§ **ACTION ITEM**
Print all entries precisely as they are written.

[Remote sensing detection data]
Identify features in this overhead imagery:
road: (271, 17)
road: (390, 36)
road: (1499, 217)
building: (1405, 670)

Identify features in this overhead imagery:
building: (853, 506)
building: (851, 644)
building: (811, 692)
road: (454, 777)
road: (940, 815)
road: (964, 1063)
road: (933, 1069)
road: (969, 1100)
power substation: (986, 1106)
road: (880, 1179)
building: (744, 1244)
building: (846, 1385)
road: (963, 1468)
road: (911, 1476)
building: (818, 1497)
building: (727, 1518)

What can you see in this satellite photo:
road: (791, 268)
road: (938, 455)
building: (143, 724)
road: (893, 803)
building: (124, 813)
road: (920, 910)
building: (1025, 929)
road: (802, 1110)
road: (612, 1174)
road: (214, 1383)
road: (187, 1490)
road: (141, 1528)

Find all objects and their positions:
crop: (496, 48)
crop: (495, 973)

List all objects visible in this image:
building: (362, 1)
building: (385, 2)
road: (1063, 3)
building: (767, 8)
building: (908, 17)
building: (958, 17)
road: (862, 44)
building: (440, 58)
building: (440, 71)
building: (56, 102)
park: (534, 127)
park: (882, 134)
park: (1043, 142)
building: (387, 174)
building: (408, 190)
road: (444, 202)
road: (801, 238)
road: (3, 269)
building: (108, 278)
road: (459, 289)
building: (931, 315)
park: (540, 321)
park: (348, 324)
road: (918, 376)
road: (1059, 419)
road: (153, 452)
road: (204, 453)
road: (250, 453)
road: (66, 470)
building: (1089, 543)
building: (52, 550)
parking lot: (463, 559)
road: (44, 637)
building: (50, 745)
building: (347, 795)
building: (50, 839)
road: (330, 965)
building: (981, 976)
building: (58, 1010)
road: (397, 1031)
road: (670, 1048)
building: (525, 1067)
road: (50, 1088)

§ **REPLY**
Identify features in this overhead imagery:
road: (271, 17)
road: (390, 36)
road: (1499, 217)
building: (1405, 670)

Identify features in this overhead imagery:
building: (853, 506)
building: (851, 644)
building: (811, 692)
road: (454, 777)
road: (940, 815)
road: (964, 1063)
road: (933, 1069)
road: (969, 1100)
power substation: (986, 1106)
road: (880, 1179)
building: (744, 1244)
building: (846, 1385)
road: (963, 1468)
road: (911, 1476)
building: (818, 1497)
building: (727, 1518)

What can you see in this satellite photo:
road: (791, 268)
road: (938, 455)
building: (143, 724)
road: (893, 803)
building: (124, 813)
road: (920, 910)
building: (1025, 929)
road: (802, 1110)
road: (612, 1174)
road: (214, 1383)
road: (187, 1490)
road: (141, 1528)

Find all objects and their positions:
crop: (496, 48)
crop: (495, 973)

List all objects visible in this image:
building: (362, 1)
building: (385, 2)
road: (1063, 3)
building: (767, 8)
building: (908, 17)
building: (958, 17)
road: (862, 44)
building: (440, 58)
building: (440, 71)
building: (56, 102)
park: (534, 127)
park: (882, 134)
park: (1043, 142)
building: (387, 174)
building: (408, 190)
road: (444, 202)
road: (801, 238)
road: (3, 269)
building: (108, 278)
road: (459, 289)
building: (931, 315)
park: (540, 321)
park: (348, 324)
road: (918, 376)
road: (1059, 419)
road: (153, 452)
road: (204, 453)
road: (250, 453)
road: (66, 470)
building: (1089, 543)
building: (52, 550)
parking lot: (463, 559)
road: (44, 637)
building: (50, 745)
building: (347, 795)
building: (50, 839)
road: (330, 965)
building: (981, 976)
building: (58, 1010)
road: (397, 1031)
road: (670, 1048)
building: (525, 1067)
road: (50, 1088)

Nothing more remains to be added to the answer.